[How to complete this task]
Output the listing below exactly, minus its images.
━━━━━━━━━━━━━━━━━━━━━━━━━━━━━━
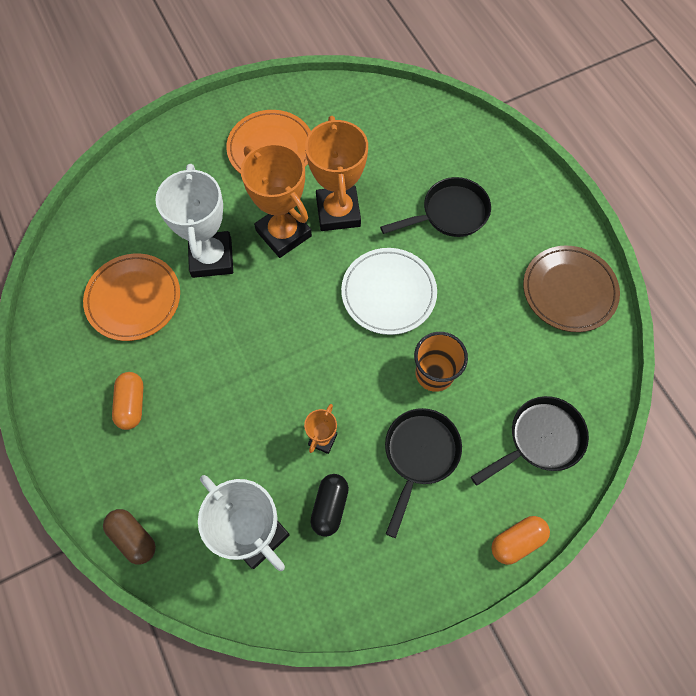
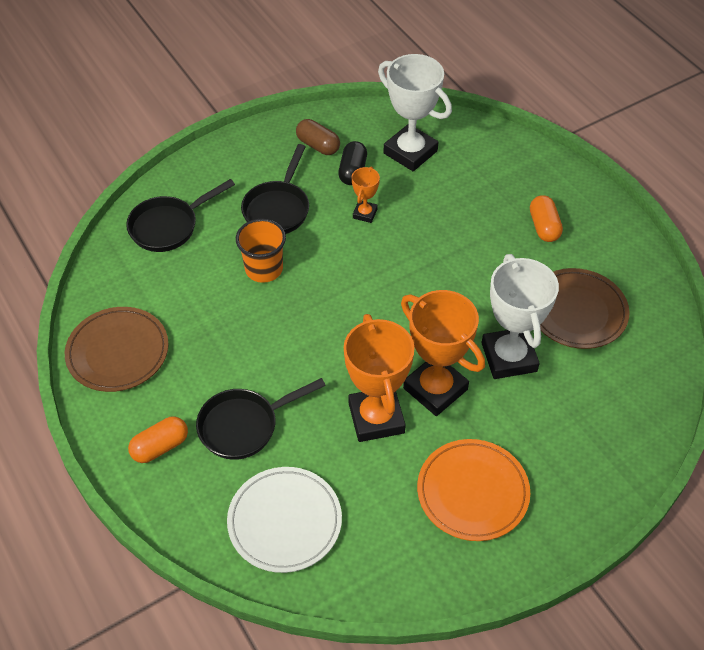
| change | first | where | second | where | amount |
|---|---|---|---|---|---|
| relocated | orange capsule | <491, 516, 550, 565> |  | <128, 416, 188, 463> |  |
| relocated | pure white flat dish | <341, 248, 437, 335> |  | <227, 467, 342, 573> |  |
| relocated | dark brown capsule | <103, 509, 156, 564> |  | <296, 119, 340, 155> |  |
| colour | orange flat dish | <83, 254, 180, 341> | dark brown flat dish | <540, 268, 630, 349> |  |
━━━━━━━━━━━━━━━━━━━━━━━━━━━━━━
[Solution to this task]
| change | first | where | second | where | amount |
|---|---|---|---|---|---|
| relocated | orange capsule | <491, 516, 550, 565> |  | <128, 416, 188, 463> |  |
| relocated | pure white flat dish | <341, 248, 437, 335> |  | <227, 467, 342, 573> |  |
| relocated | dark brown capsule | <103, 509, 156, 564> |  | <296, 119, 340, 155> |  |
| colour | orange flat dish | <83, 254, 180, 341> | dark brown flat dish | <540, 268, 630, 349> |  |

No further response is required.